(Image sets with object changes)

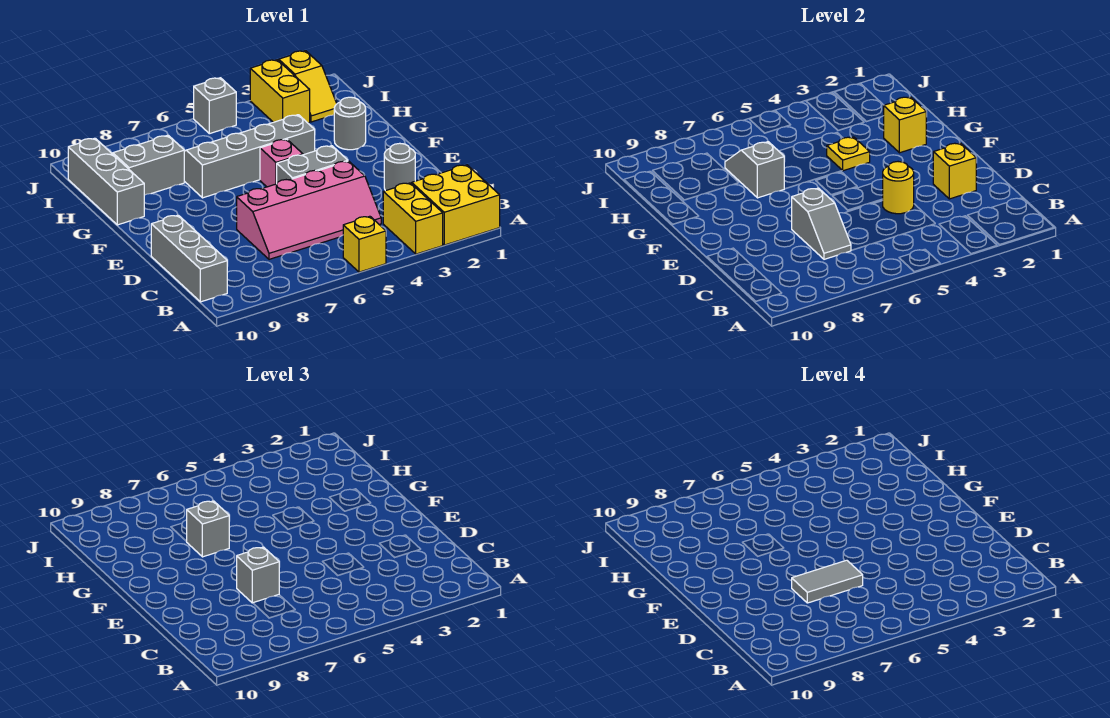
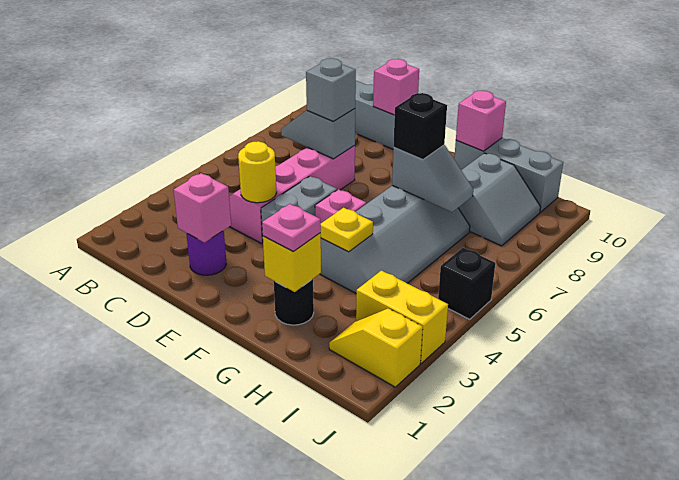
yellow brick A1:B2 level 1 -> none
yellow brick A3:B3 level 1 -> none
yellow brick A5 level 1 -> none
grey round brick D2 level 1 -> purple round brick D2 level 1
yellow brick D2 level 2 -> pink brick D2 level 2
grey tile D6:D7 level 4 -> none
none -> pink brick D10 level 2
grey round brick G2 level 1 -> black round brick G2 level 1
none -> pink plate G2 level 3
grey brick G7 level 3 -> black brick G7 level 3
none -> pink brick G10 level 2
grey brick J5 level 1 -> black brick J5 level 1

- [Description of the task]
Beginning with the line that contains "yellow brick A3:B3 level 1 -> none", quote each line exactly through the last line of the entries above, and nothing beyond them.

- [Solution]
yellow brick A3:B3 level 1 -> none
yellow brick A5 level 1 -> none
grey round brick D2 level 1 -> purple round brick D2 level 1
yellow brick D2 level 2 -> pink brick D2 level 2
grey tile D6:D7 level 4 -> none
none -> pink brick D10 level 2
grey round brick G2 level 1 -> black round brick G2 level 1
none -> pink plate G2 level 3
grey brick G7 level 3 -> black brick G7 level 3
none -> pink brick G10 level 2
grey brick J5 level 1 -> black brick J5 level 1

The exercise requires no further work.